◆ **RECORDS PROVIDED**:
'''
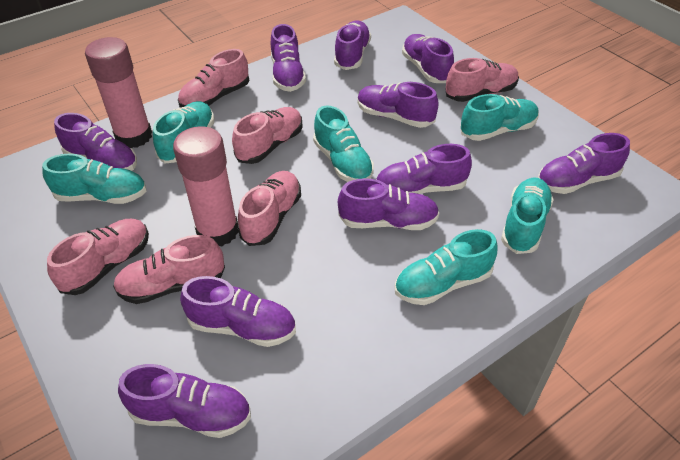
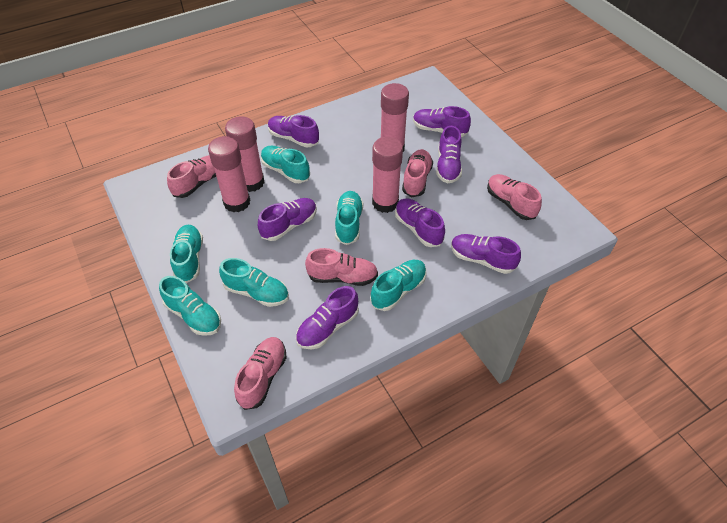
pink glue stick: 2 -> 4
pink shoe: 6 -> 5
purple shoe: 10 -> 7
'''
'''
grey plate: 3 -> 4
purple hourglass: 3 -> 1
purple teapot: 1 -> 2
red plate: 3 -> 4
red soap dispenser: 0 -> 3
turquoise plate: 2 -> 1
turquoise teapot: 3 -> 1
'''
◆ **WHAT IS EXPECTED**: After locating the line holding "grey plate: 3 -> 4" above, output exactly that line and every line after it through the line holding "turquoise teapot: 3 -> 1". Include nothing else.

◆ **SOLUTION FOR THIS PROBLEM**:
grey plate: 3 -> 4
purple hourglass: 3 -> 1
purple teapot: 1 -> 2
red plate: 3 -> 4
red soap dispenser: 0 -> 3
turquoise plate: 2 -> 1
turquoise teapot: 3 -> 1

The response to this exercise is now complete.